BEGIN DATA IN THIS EXERCISE

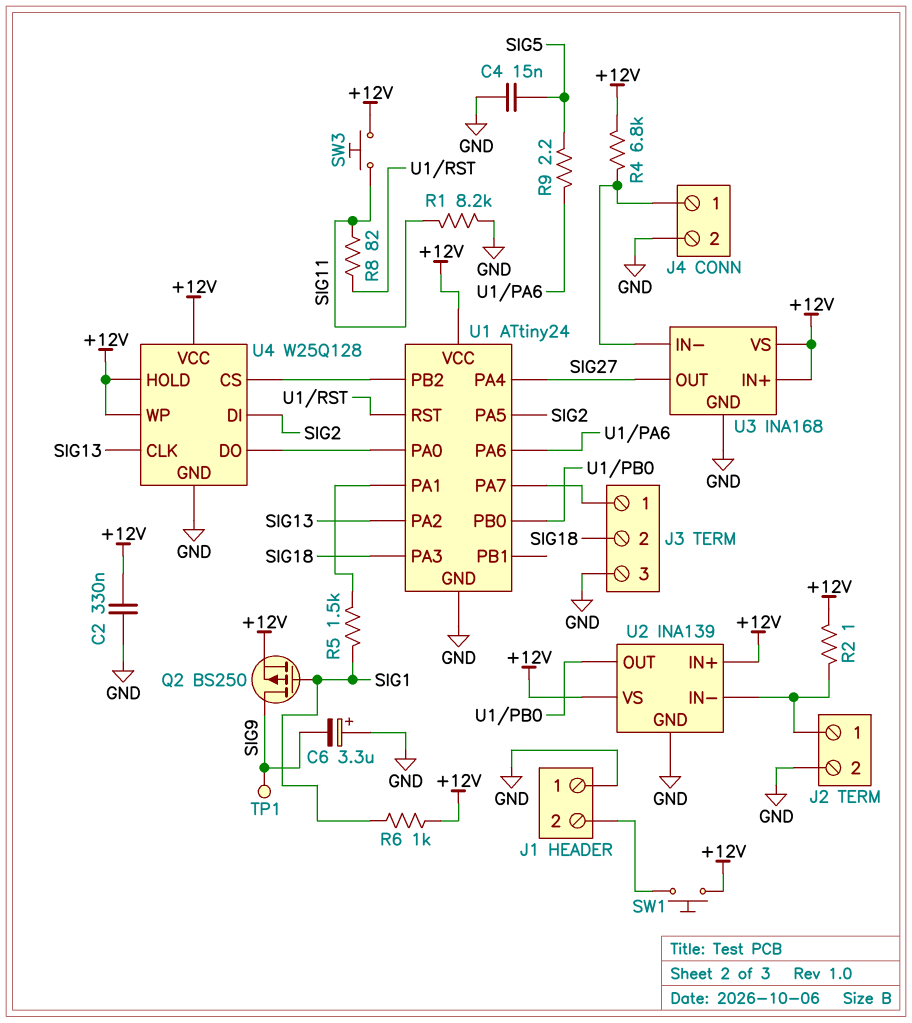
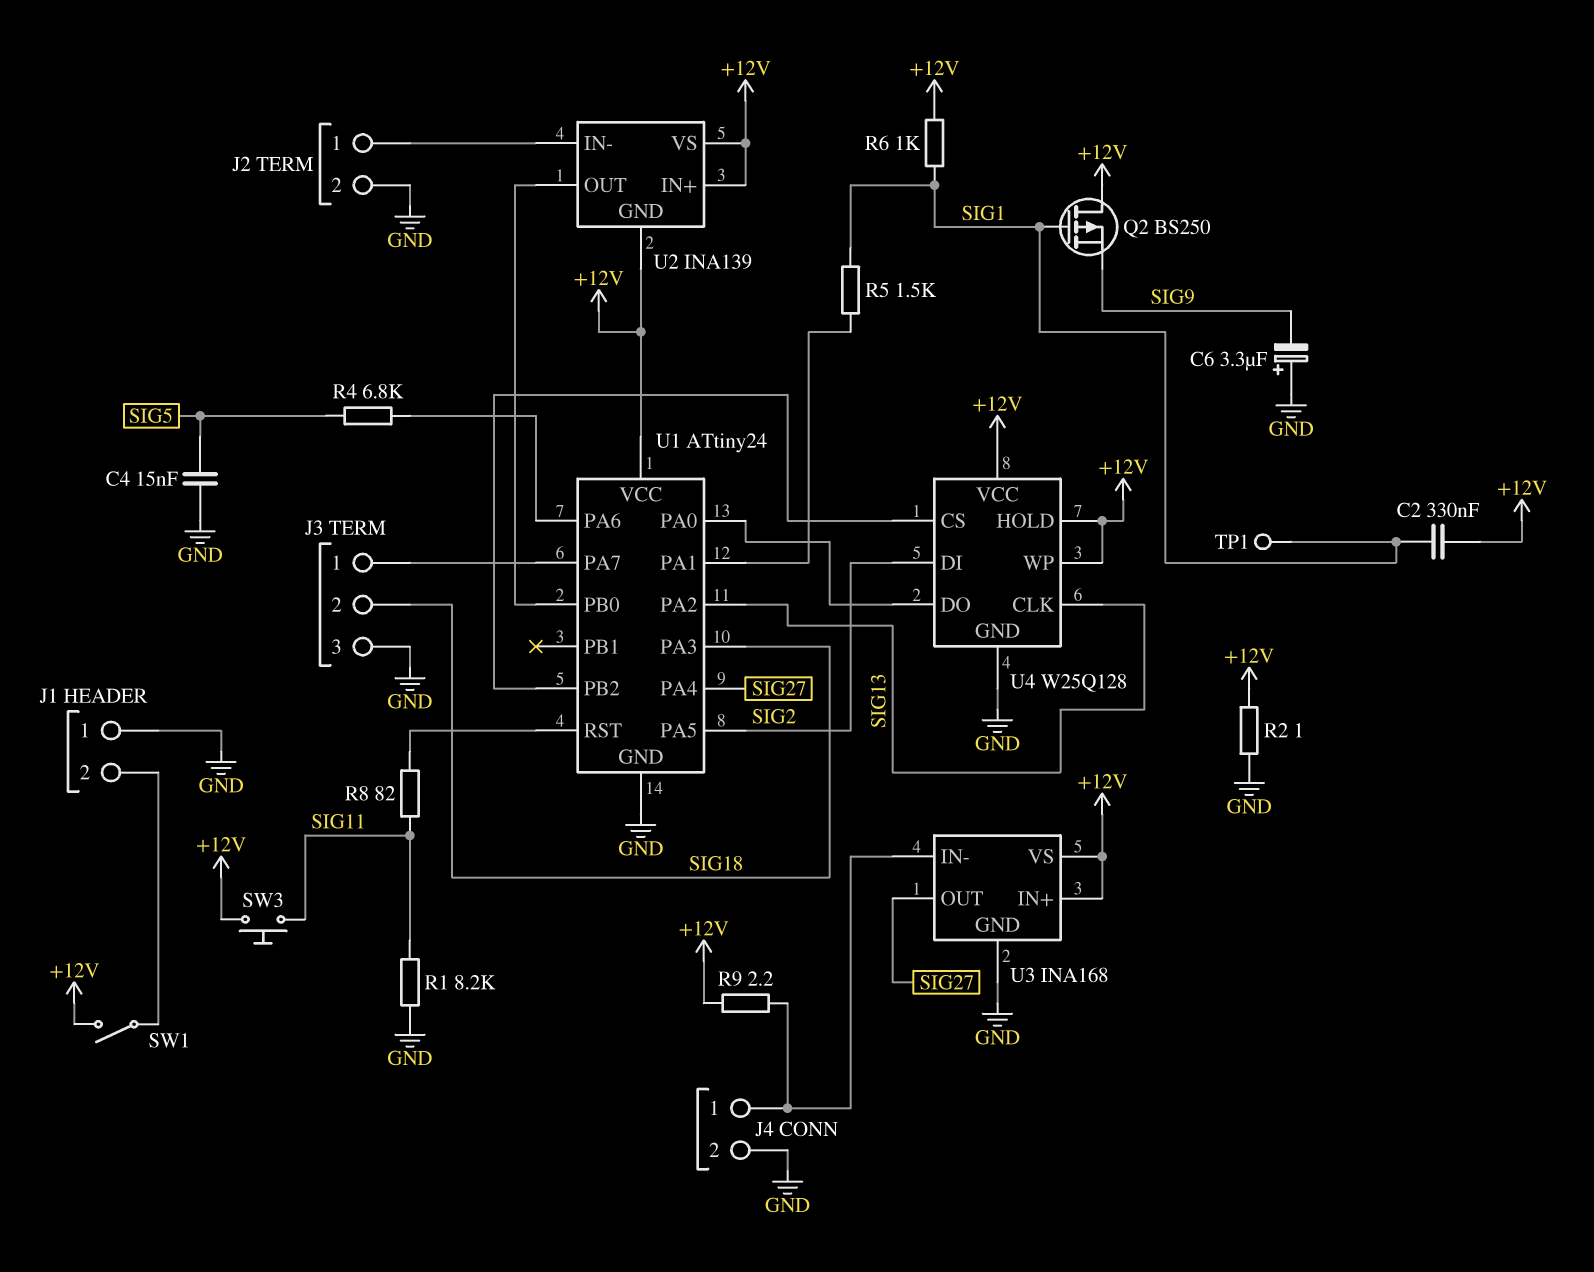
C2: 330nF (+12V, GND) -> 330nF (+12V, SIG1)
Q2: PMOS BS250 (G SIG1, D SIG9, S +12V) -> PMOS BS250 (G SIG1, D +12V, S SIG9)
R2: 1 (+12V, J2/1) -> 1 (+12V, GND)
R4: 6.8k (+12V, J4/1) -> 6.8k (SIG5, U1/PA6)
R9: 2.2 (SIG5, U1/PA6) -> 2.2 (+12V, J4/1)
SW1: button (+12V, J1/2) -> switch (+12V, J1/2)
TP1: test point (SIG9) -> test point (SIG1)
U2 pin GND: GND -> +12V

END DATA IN THIS EXERCISE

*EXERCISE DETAILS*
Without changing a word, transcribe all of the data and omit its images.

*RESULT BELOW*
C2: 330nF (+12V, GND) -> 330nF (+12V, SIG1)
Q2: PMOS BS250 (G SIG1, D SIG9, S +12V) -> PMOS BS250 (G SIG1, D +12V, S SIG9)
R2: 1 (+12V, J2/1) -> 1 (+12V, GND)
R4: 6.8k (+12V, J4/1) -> 6.8k (SIG5, U1/PA6)
R9: 2.2 (SIG5, U1/PA6) -> 2.2 (+12V, J4/1)
SW1: button (+12V, J1/2) -> switch (+12V, J1/2)
TP1: test point (SIG9) -> test point (SIG1)
U2 pin GND: GND -> +12V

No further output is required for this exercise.